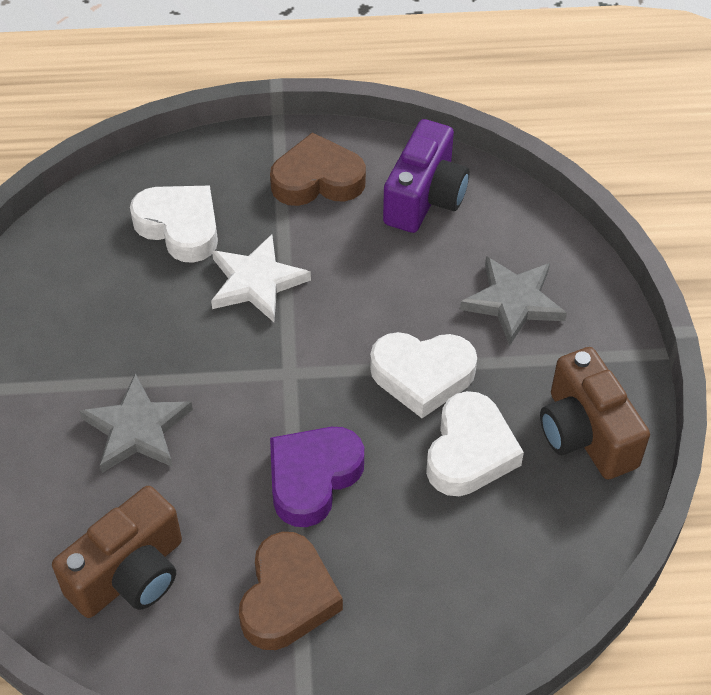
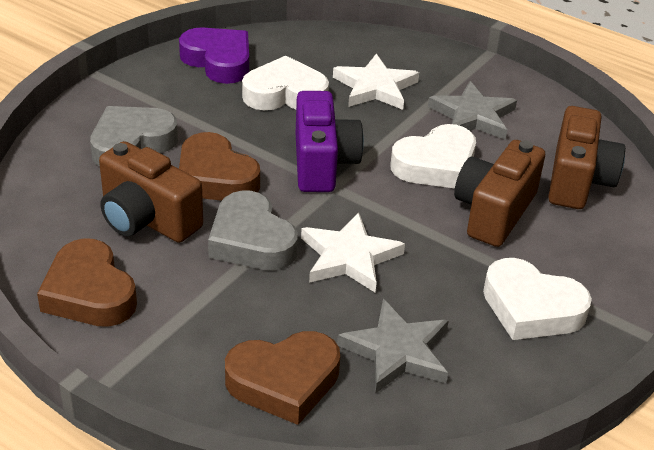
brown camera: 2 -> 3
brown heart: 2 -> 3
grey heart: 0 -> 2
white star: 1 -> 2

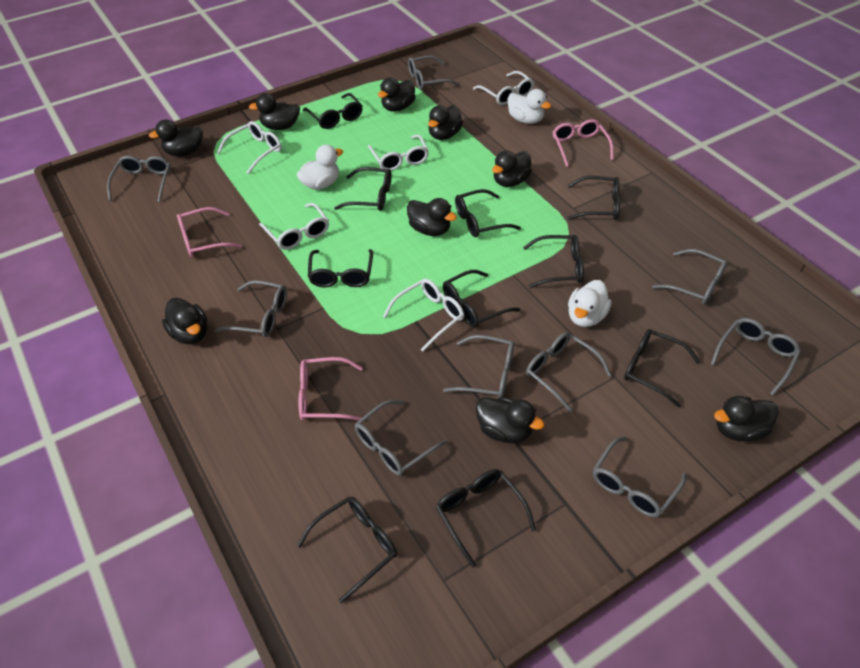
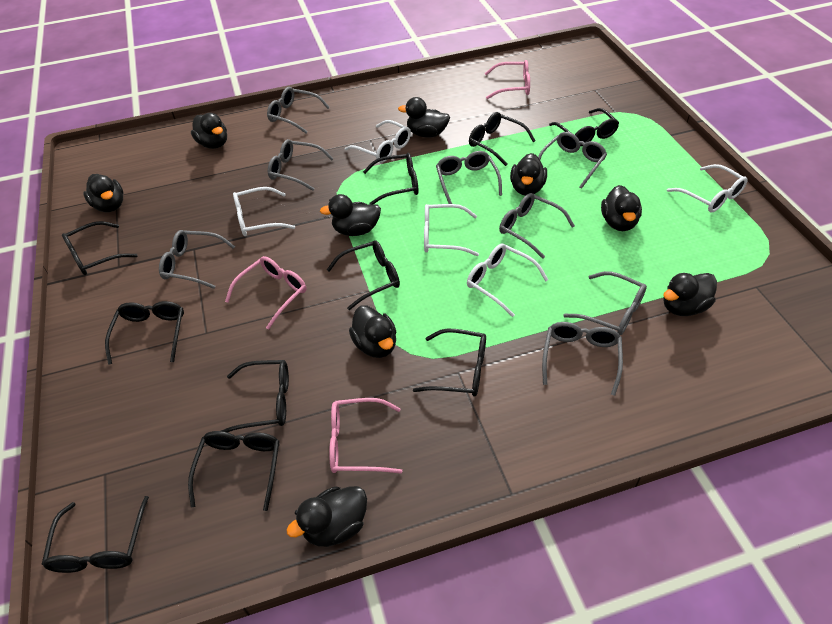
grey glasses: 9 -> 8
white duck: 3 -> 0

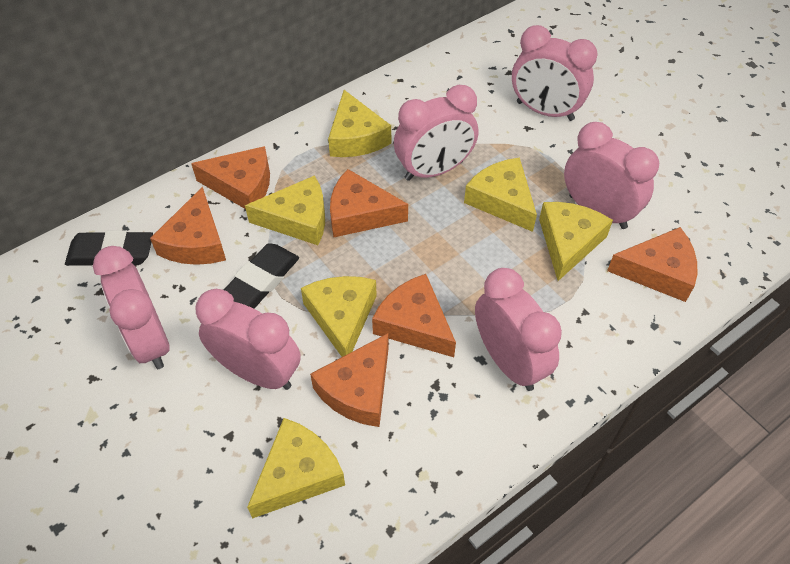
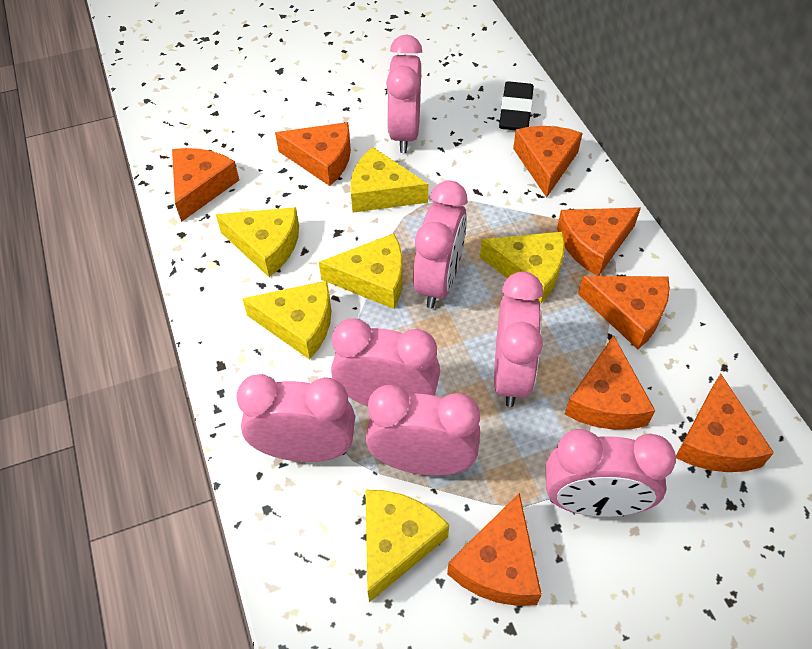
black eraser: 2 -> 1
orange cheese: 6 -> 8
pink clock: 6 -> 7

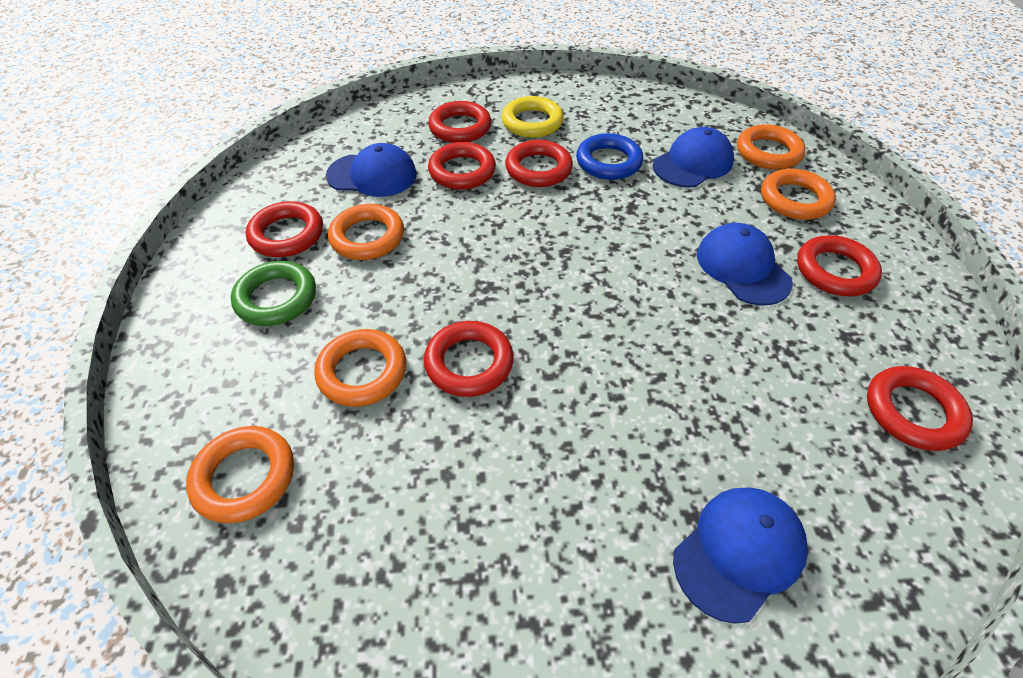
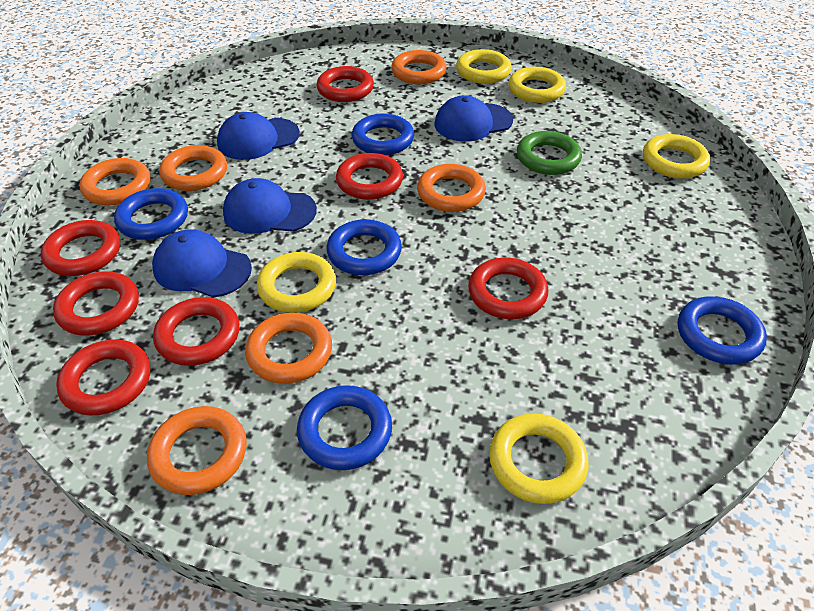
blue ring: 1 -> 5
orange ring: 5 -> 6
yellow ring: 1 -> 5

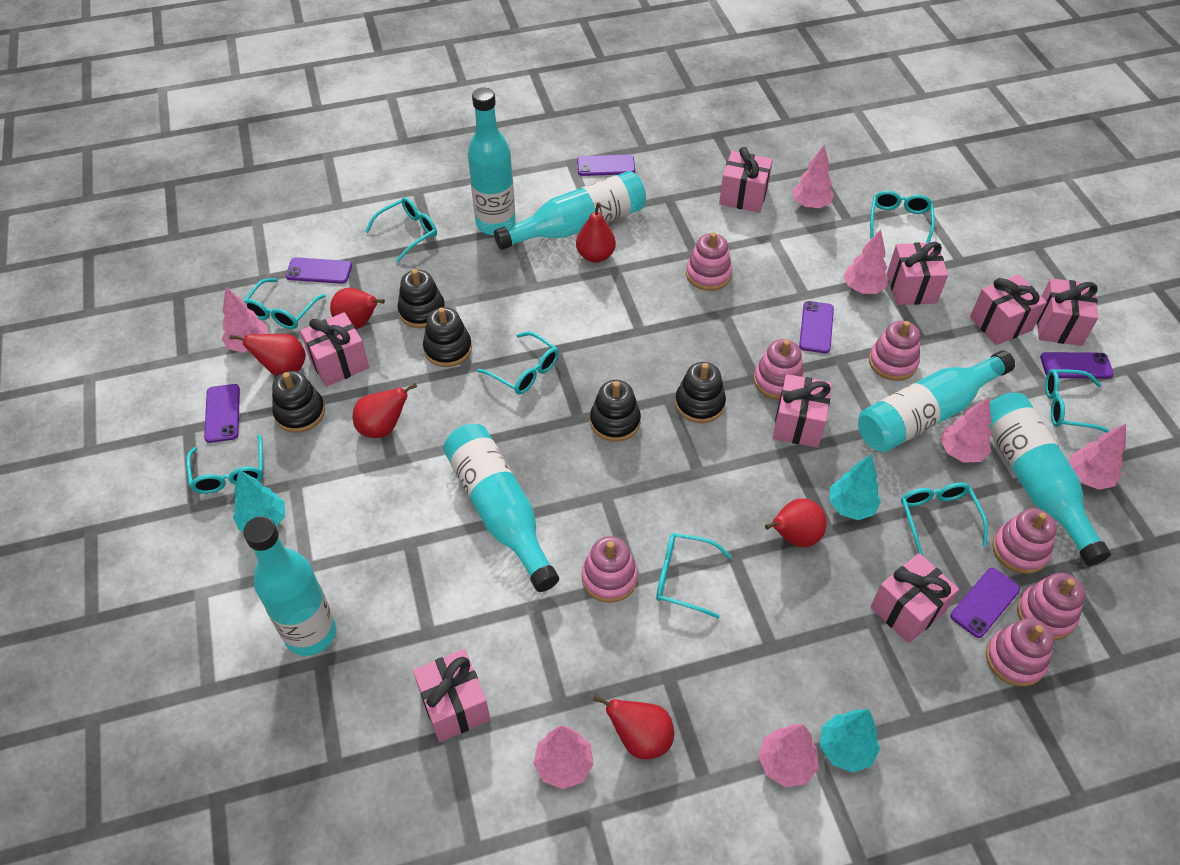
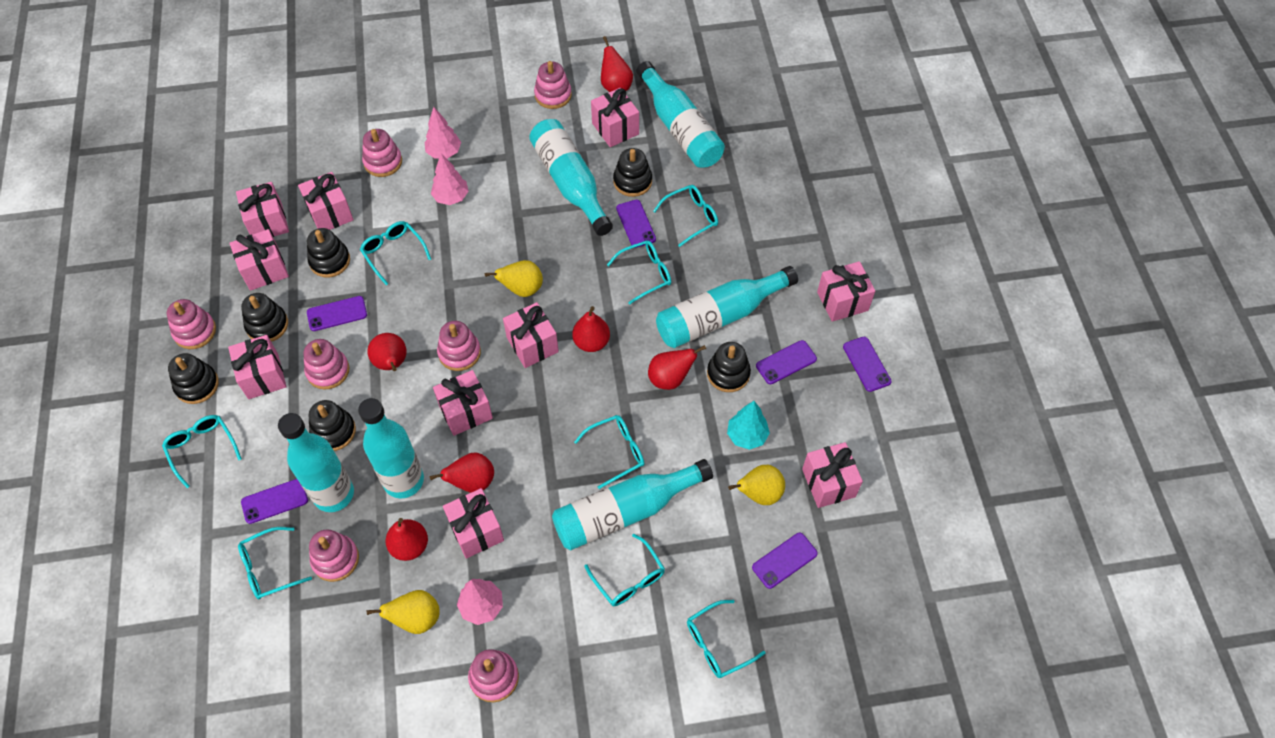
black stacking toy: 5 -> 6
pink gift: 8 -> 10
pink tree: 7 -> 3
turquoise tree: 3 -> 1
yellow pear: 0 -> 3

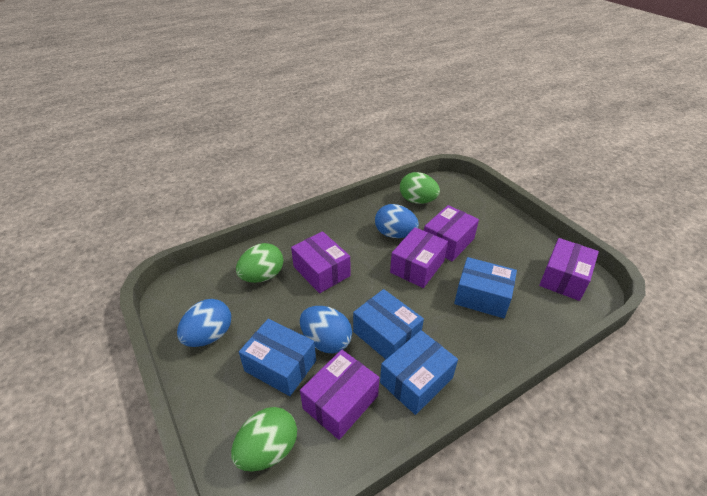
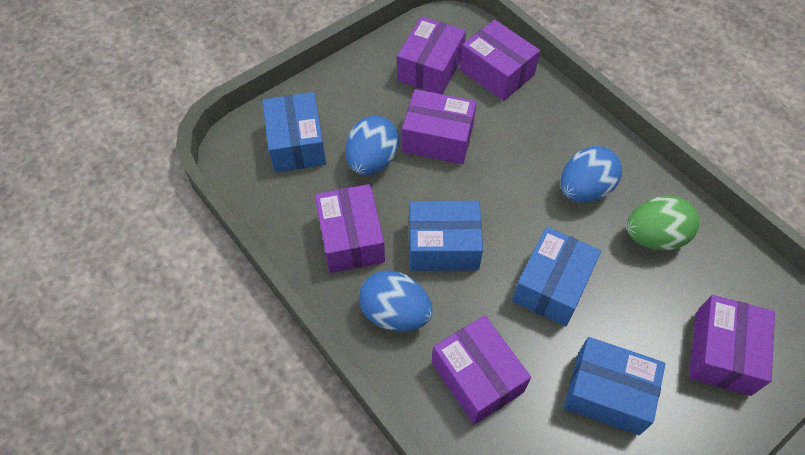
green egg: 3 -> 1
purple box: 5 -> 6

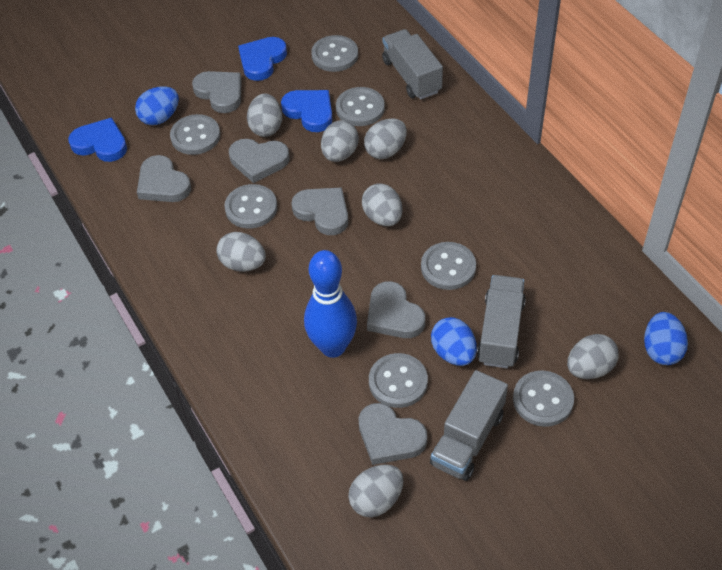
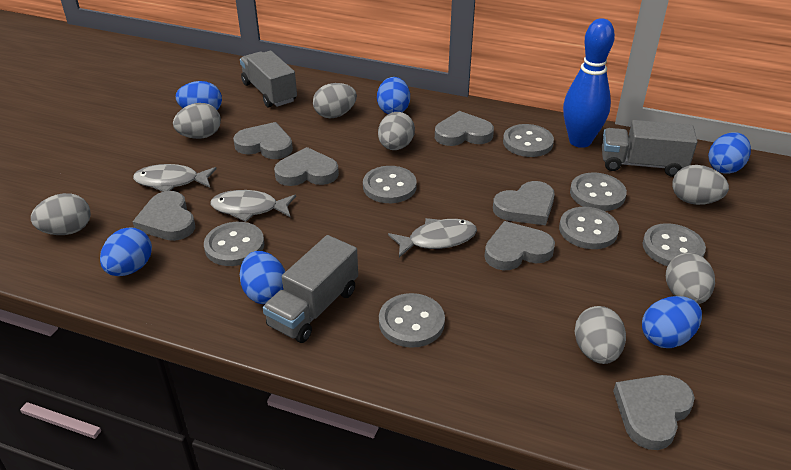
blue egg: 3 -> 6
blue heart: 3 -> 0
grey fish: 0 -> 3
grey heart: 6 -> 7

WHAT YOU SHOULD DO: Copy each line of the entries in which the string "black" is found.

RESPONSE TO THE EXERCISE:
black eraser: 2 -> 1
black stacking toy: 5 -> 6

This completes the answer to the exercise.